Aim of the exercise — Could you copy out every line of the listing below character for character, omitting the picture lines?

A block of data
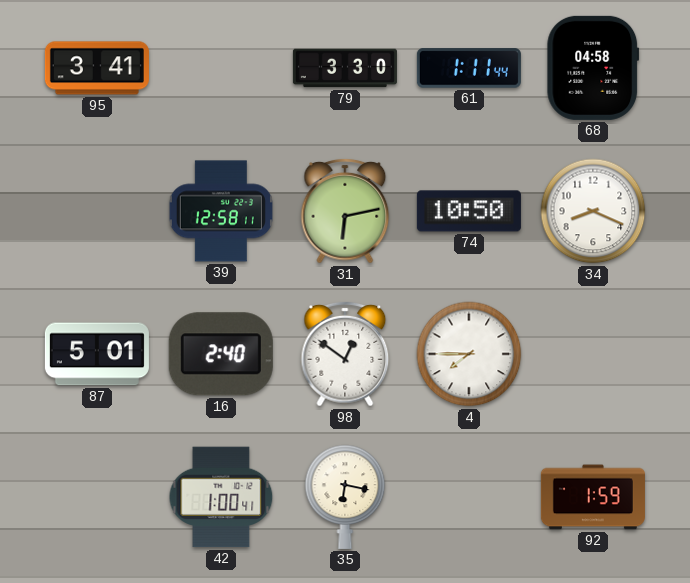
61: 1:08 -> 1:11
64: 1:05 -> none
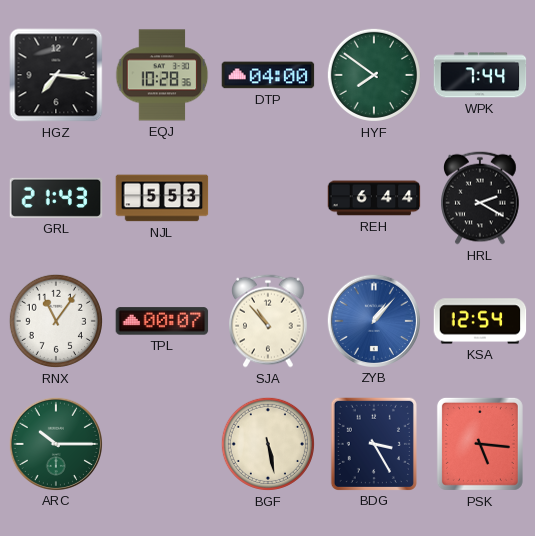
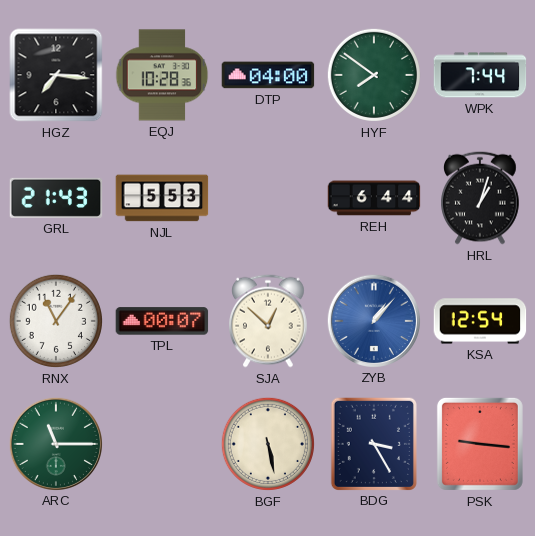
HRL: 2:20 -> 1:03
SJA: 10:53 -> 12:52
ARC: 10:15 -> 11:15
PSK: 5:16 -> 9:16
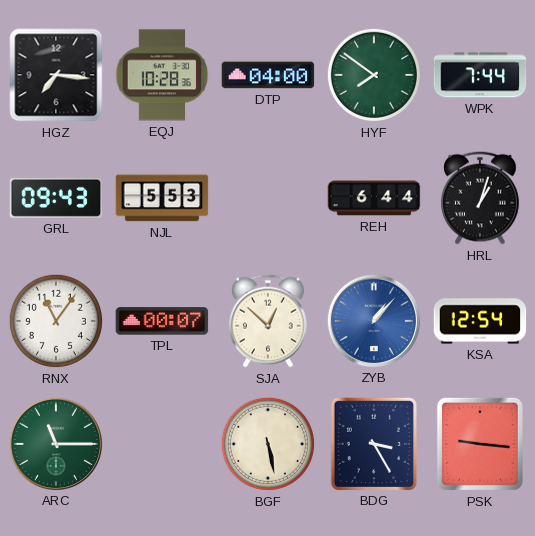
GRL: 21:43 -> 09:43
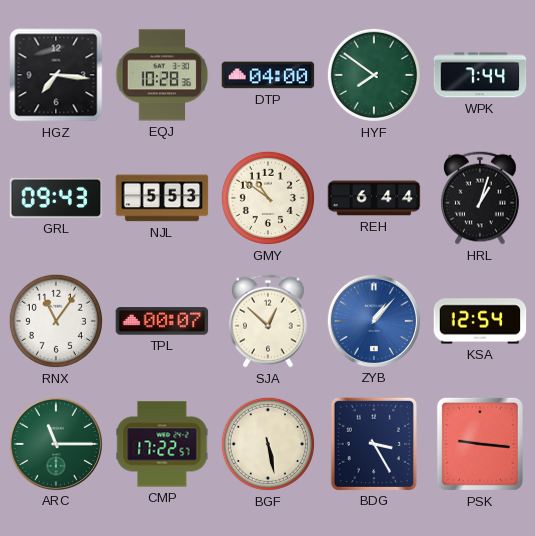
GMY: none -> 10:51
CMP: none -> 17:22
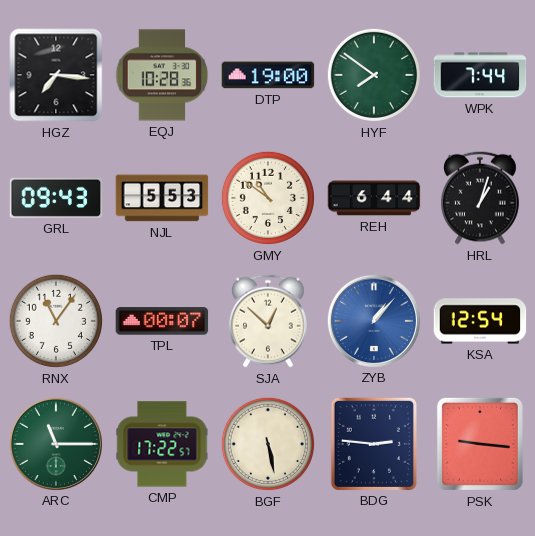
DTP: 04:00 -> 19:00
BDG: 3:25 -> 2:46
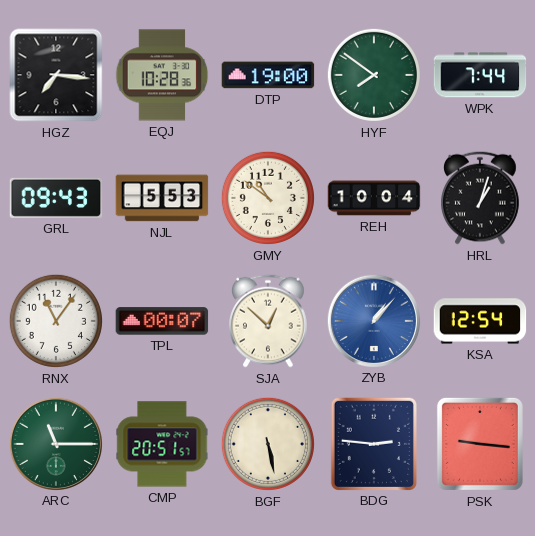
REH: 6:44 -> 10:04
CMP: 17:22 -> 20:51
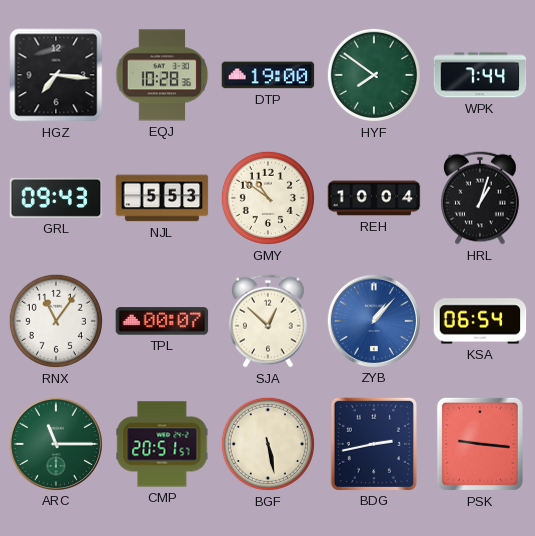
KSA: 12:54 -> 06:54
BDG: 2:46 -> 2:43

Completed task —
61: 1:08 -> 1:11
64: 1:05 -> none
HRL: 2:20 -> 1:03
SJA: 10:53 -> 12:52
ARC: 10:15 -> 11:15
PSK: 5:16 -> 9:16
GRL: 21:43 -> 09:43
GMY: none -> 10:51
CMP: none -> 17:22
DTP: 04:00 -> 19:00
BDG: 3:25 -> 2:46
REH: 6:44 -> 10:04
CMP: 17:22 -> 20:51
KSA: 12:54 -> 06:54
BDG: 2:46 -> 2:43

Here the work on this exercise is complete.